__Recorded data__
────────────────────────────────────────

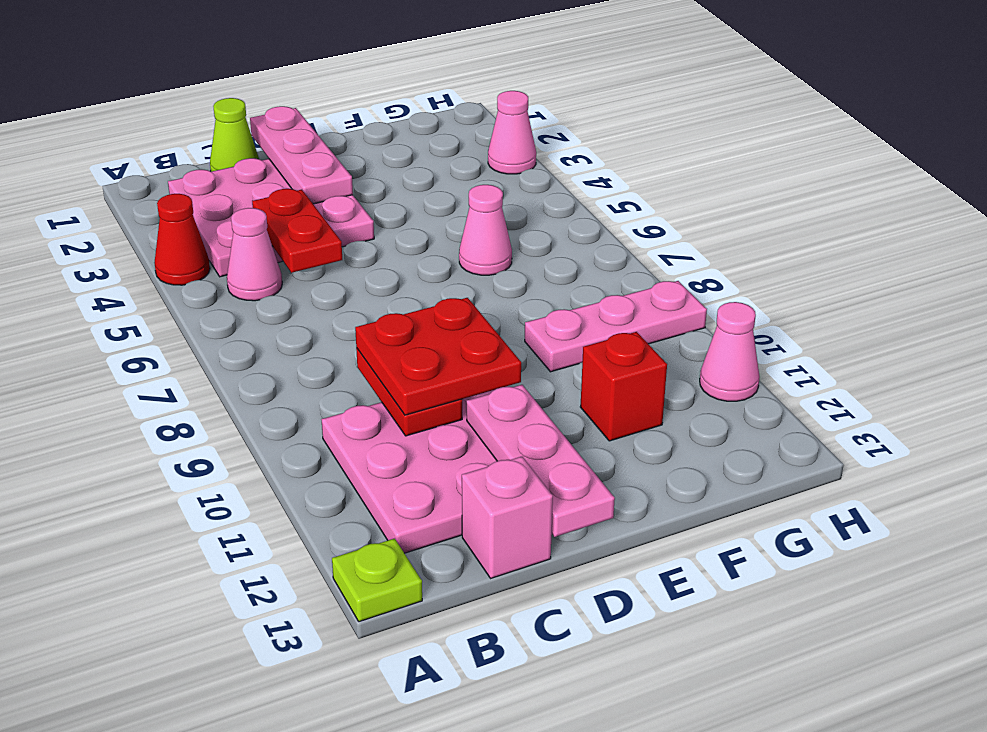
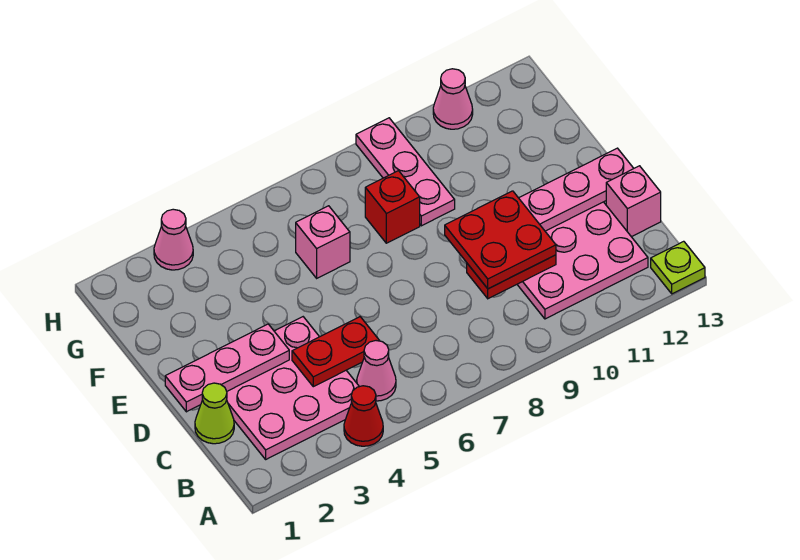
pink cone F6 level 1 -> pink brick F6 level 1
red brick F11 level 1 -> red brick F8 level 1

────────────────────────────────────────

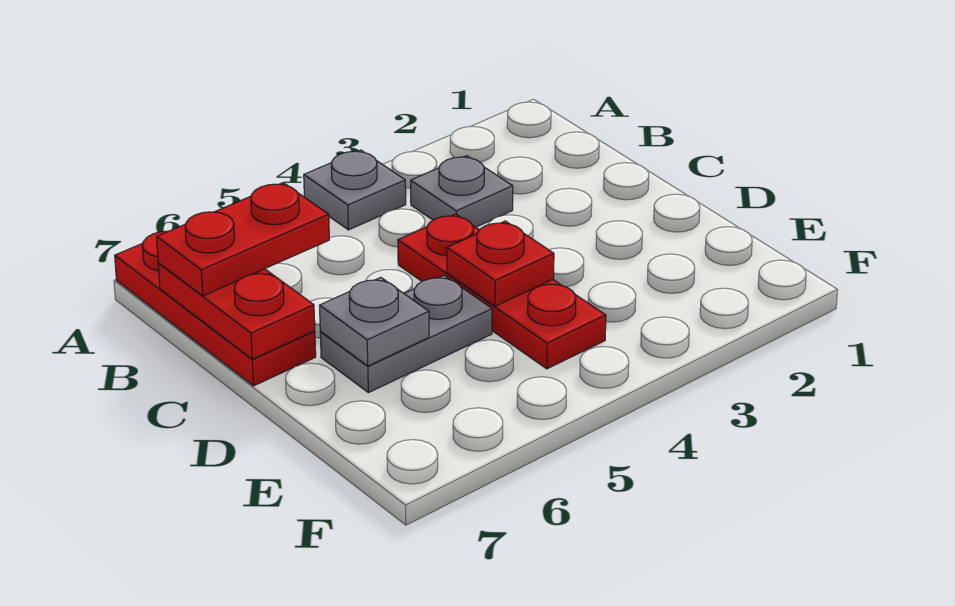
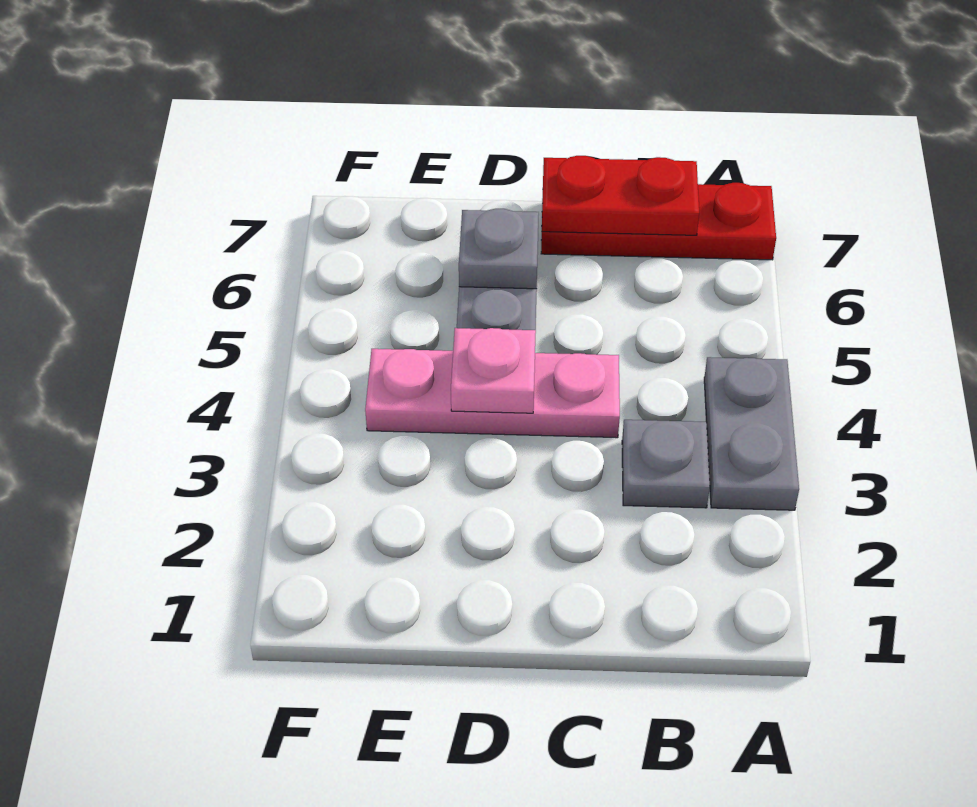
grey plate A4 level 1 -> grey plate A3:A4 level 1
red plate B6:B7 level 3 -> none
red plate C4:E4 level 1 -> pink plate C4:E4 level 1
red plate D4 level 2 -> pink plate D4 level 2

────────────────────────────────────────

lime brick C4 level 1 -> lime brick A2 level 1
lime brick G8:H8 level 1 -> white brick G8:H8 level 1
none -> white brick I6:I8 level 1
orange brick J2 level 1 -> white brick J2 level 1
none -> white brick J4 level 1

────────────────────────────────────────

__Assigned task__
When a line of the data holds the string "brick", pick it out and copy it.

__Output for this task__
pink cone F6 level 1 -> pink brick F6 level 1
red brick F11 level 1 -> red brick F8 level 1
lime brick C4 level 1 -> lime brick A2 level 1
lime brick G8:H8 level 1 -> white brick G8:H8 level 1
none -> white brick I6:I8 level 1
orange brick J2 level 1 -> white brick J2 level 1
none -> white brick J4 level 1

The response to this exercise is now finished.